» **Activity**: Reproduce the records below exactly; no pictures.

===== Task input

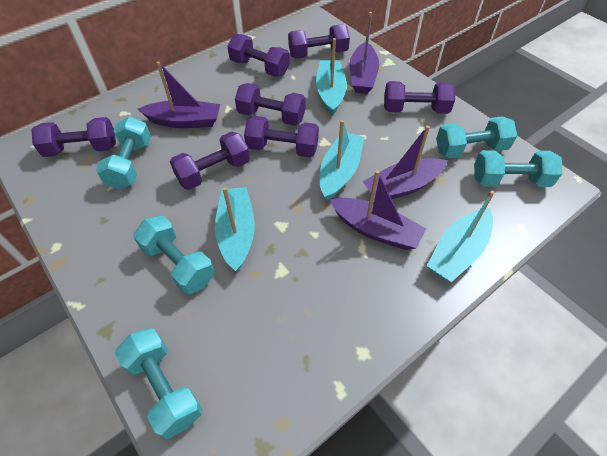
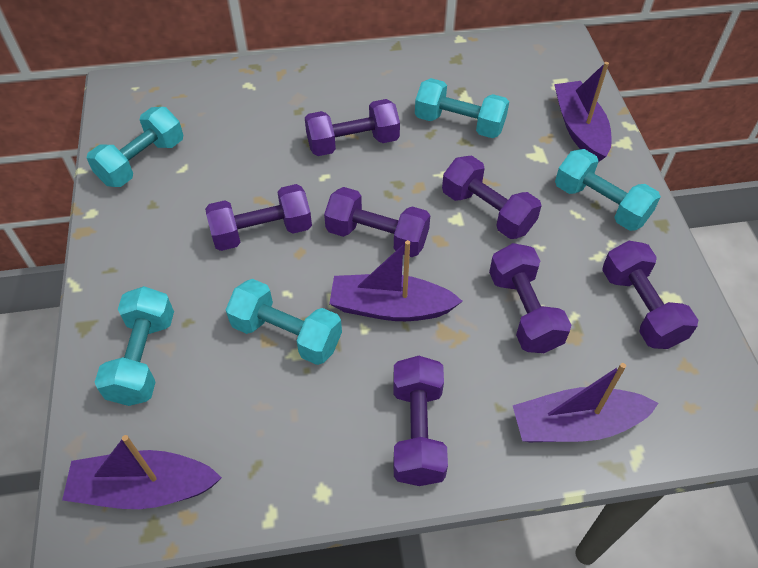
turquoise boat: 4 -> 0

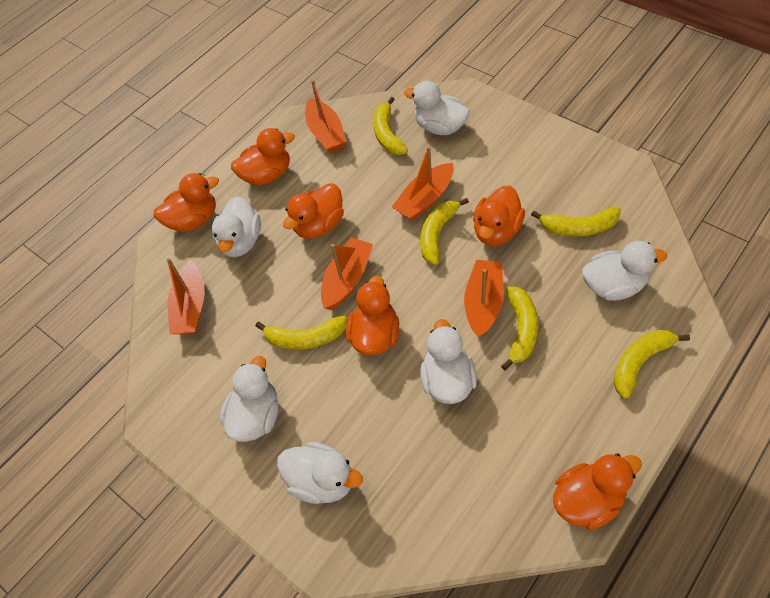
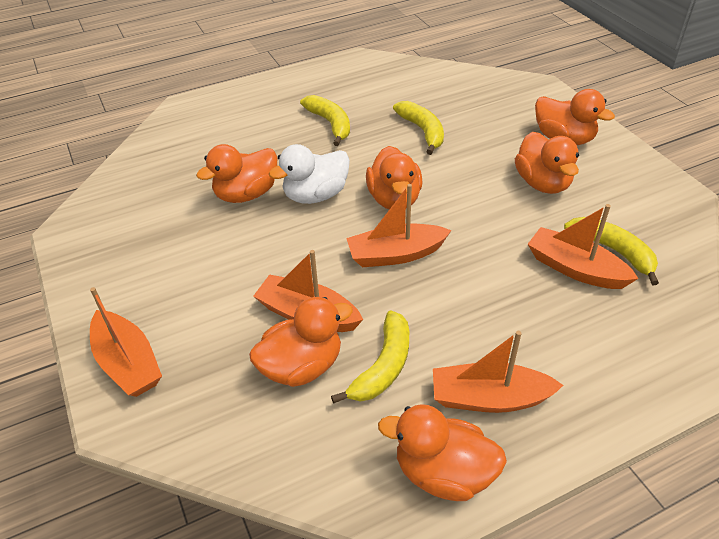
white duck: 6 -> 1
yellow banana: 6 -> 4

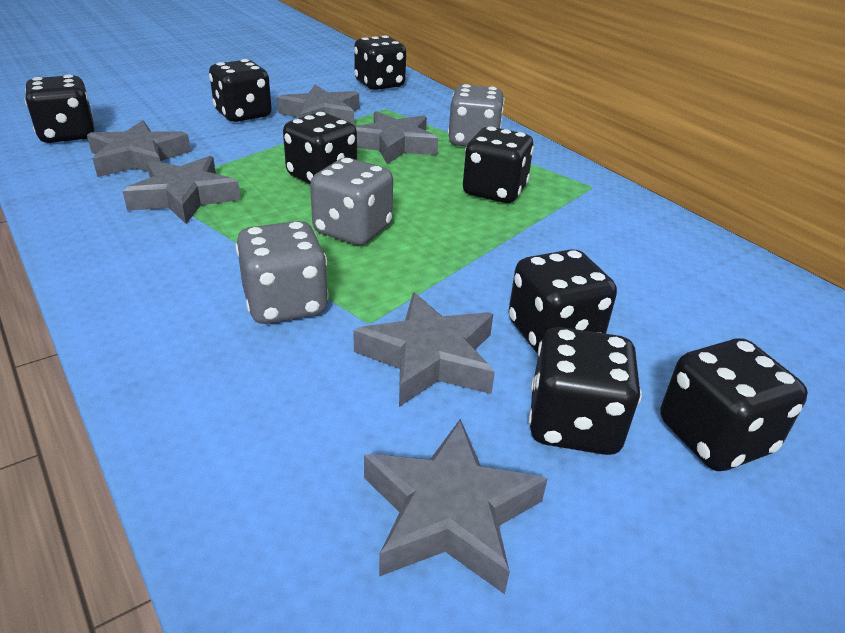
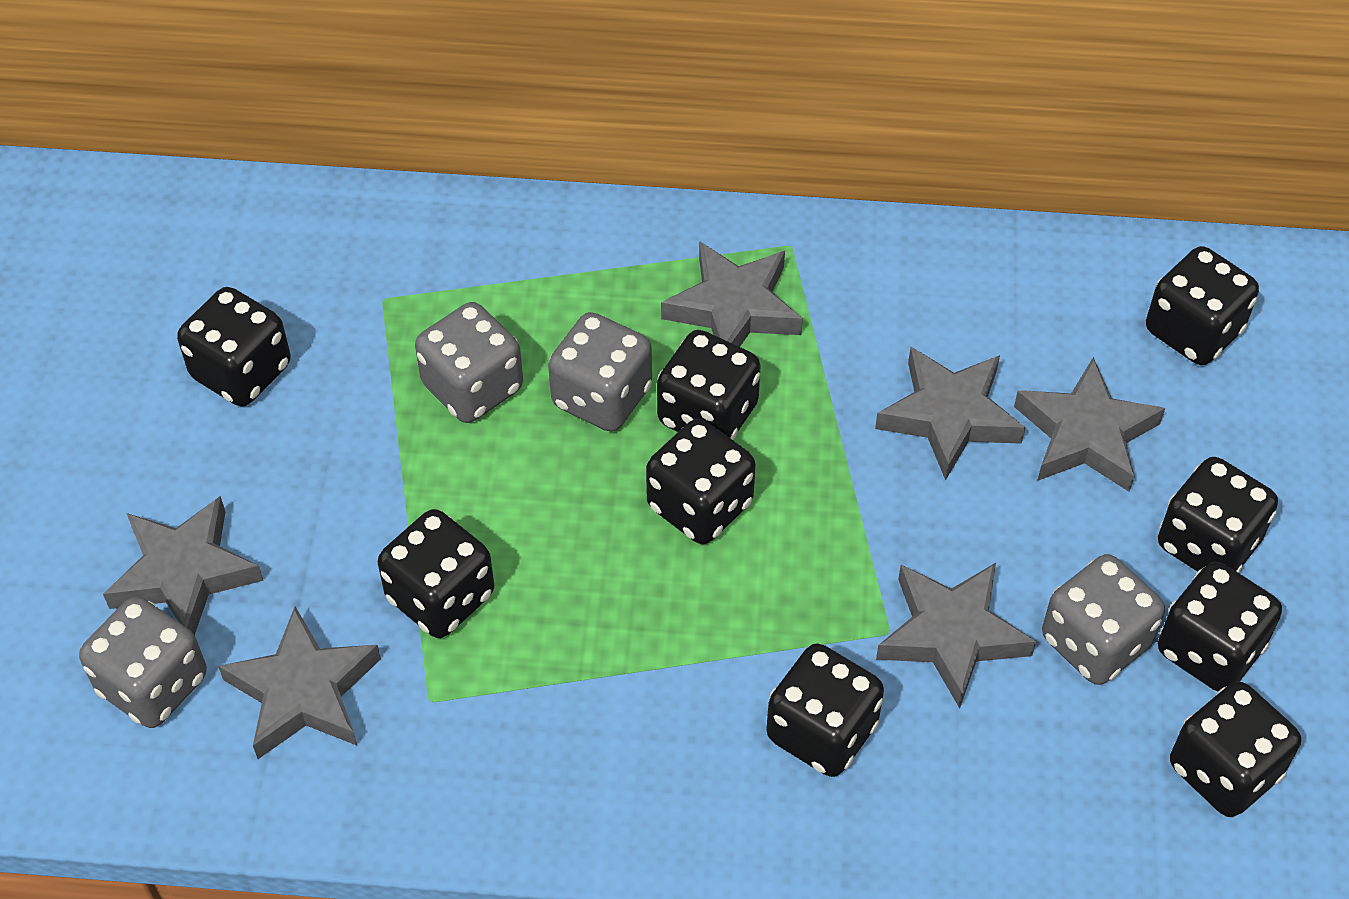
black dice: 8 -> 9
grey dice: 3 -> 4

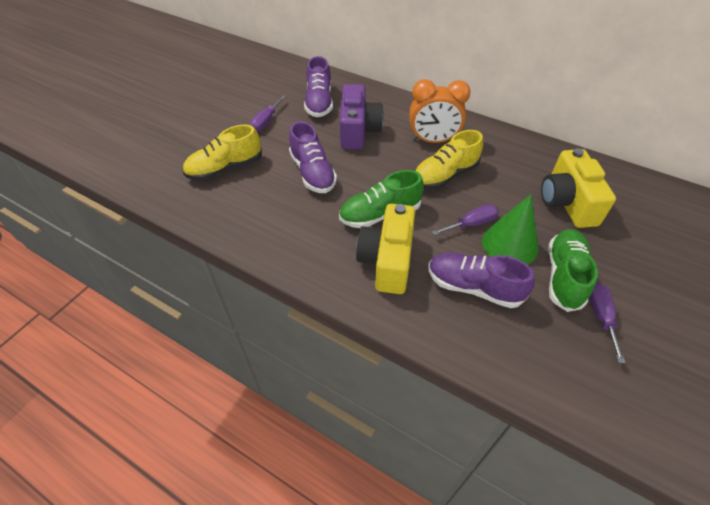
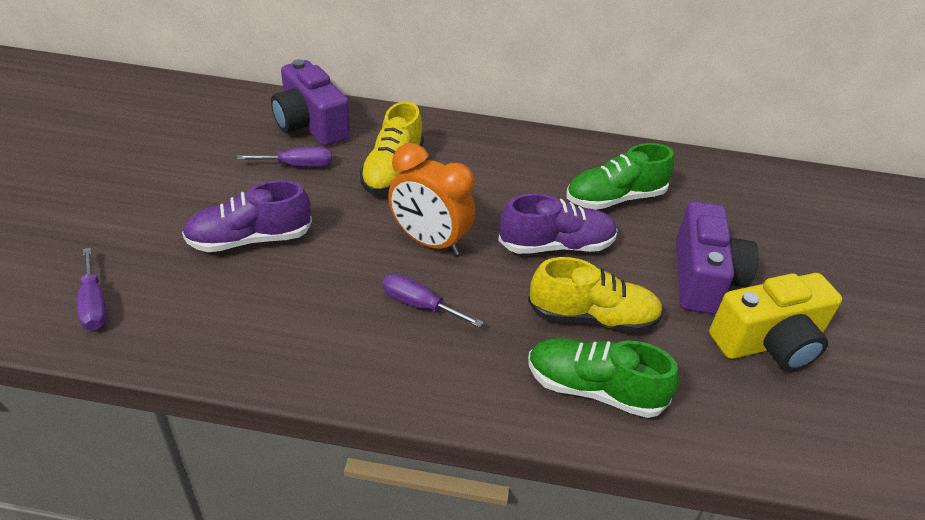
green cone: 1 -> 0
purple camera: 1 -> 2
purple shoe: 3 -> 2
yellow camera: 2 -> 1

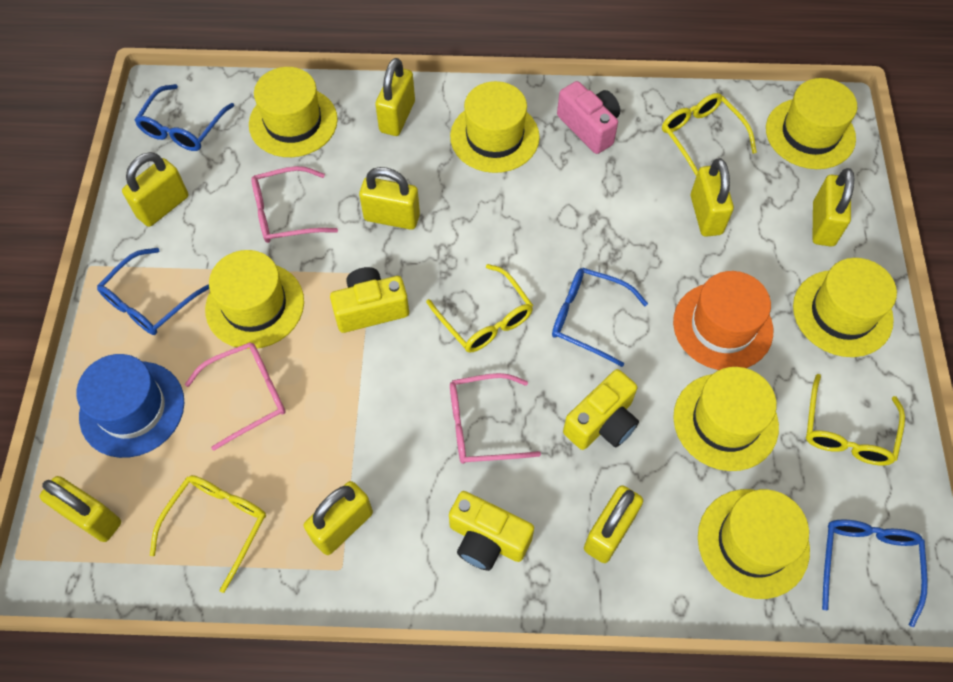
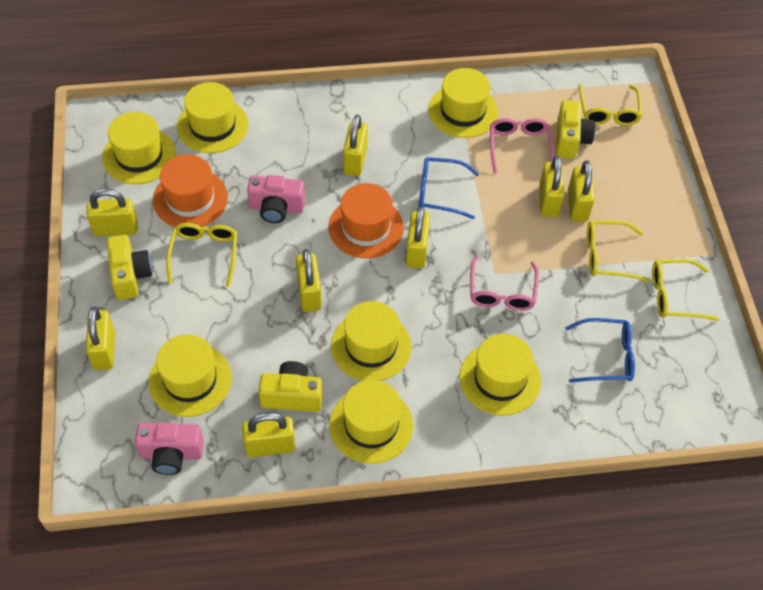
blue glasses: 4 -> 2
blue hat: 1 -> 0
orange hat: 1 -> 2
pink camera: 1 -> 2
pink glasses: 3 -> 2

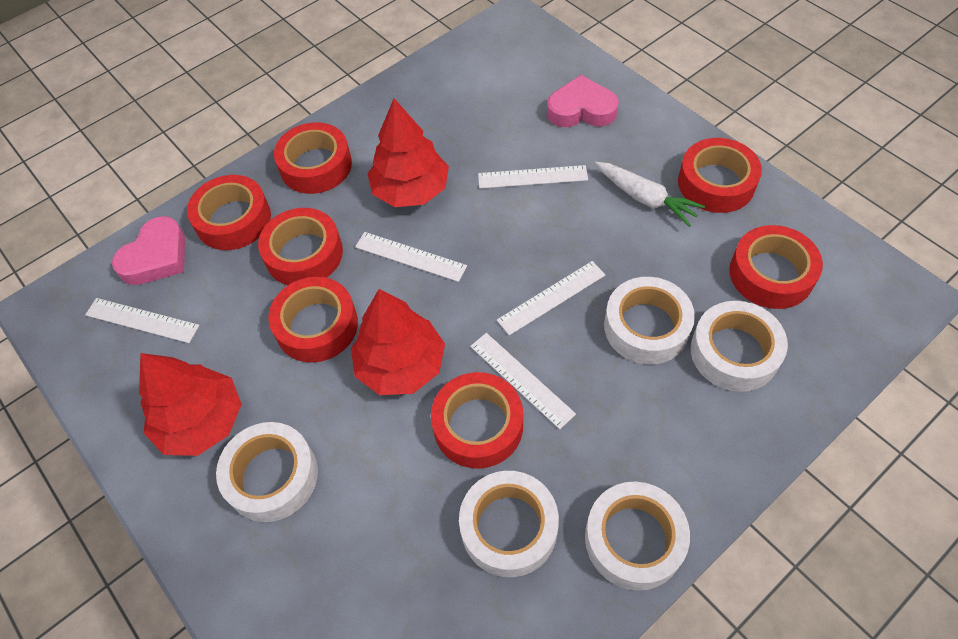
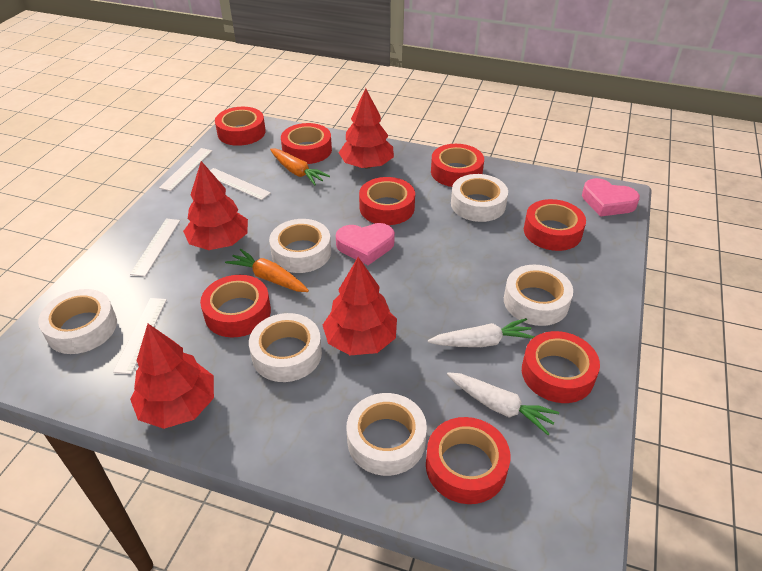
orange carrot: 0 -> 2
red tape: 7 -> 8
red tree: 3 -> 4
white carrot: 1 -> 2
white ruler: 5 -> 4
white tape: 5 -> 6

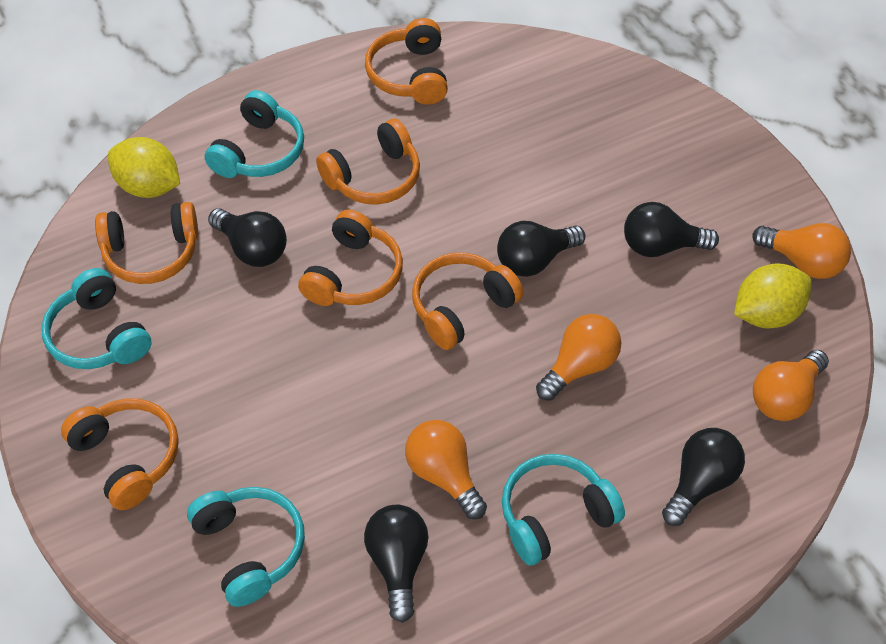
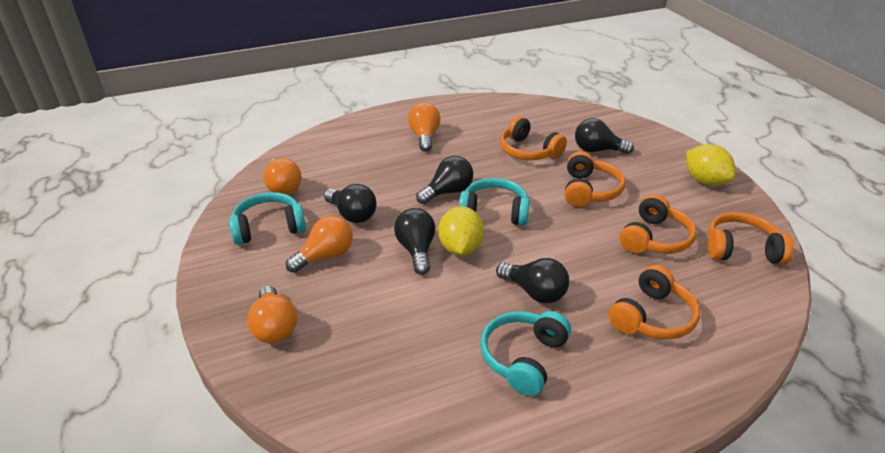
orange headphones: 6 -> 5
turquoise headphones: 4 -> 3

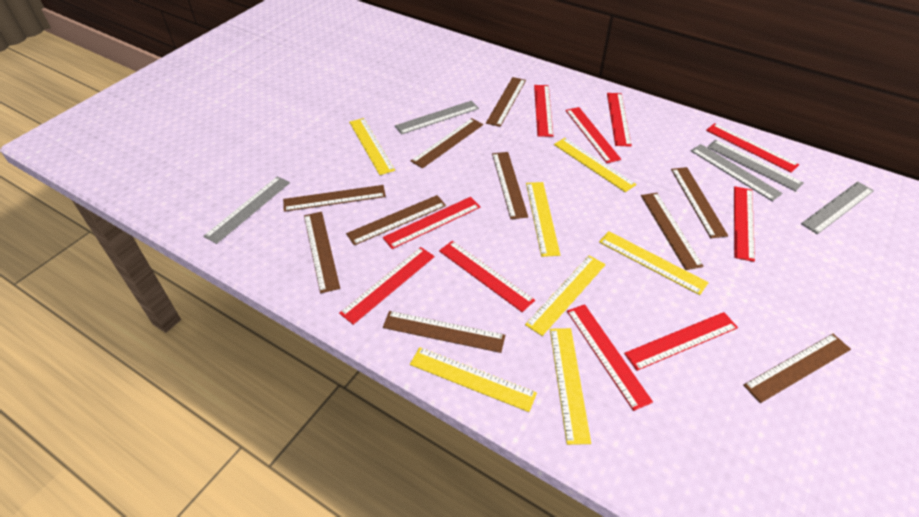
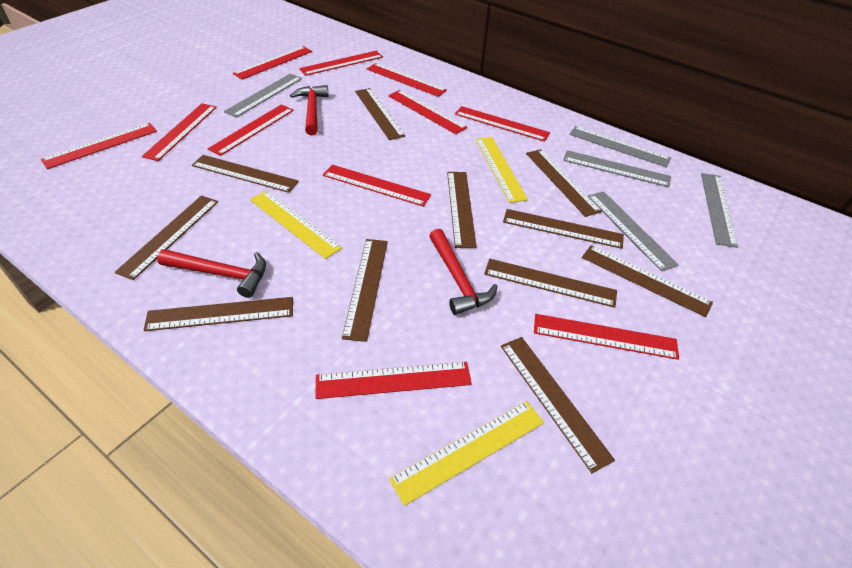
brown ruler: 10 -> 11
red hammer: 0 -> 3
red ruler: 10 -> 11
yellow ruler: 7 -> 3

==========

» **Response to the task**:
turquoise boat: 4 -> 0

white duck: 6 -> 1
yellow banana: 6 -> 4

black dice: 8 -> 9
grey dice: 3 -> 4

green cone: 1 -> 0
purple camera: 1 -> 2
purple shoe: 3 -> 2
yellow camera: 2 -> 1

blue glasses: 4 -> 2
blue hat: 1 -> 0
orange hat: 1 -> 2
pink camera: 1 -> 2
pink glasses: 3 -> 2

orange carrot: 0 -> 2
red tape: 7 -> 8
red tree: 3 -> 4
white carrot: 1 -> 2
white ruler: 5 -> 4
white tape: 5 -> 6

orange headphones: 6 -> 5
turquoise headphones: 4 -> 3

brown ruler: 10 -> 11
red hammer: 0 -> 3
red ruler: 10 -> 11
yellow ruler: 7 -> 3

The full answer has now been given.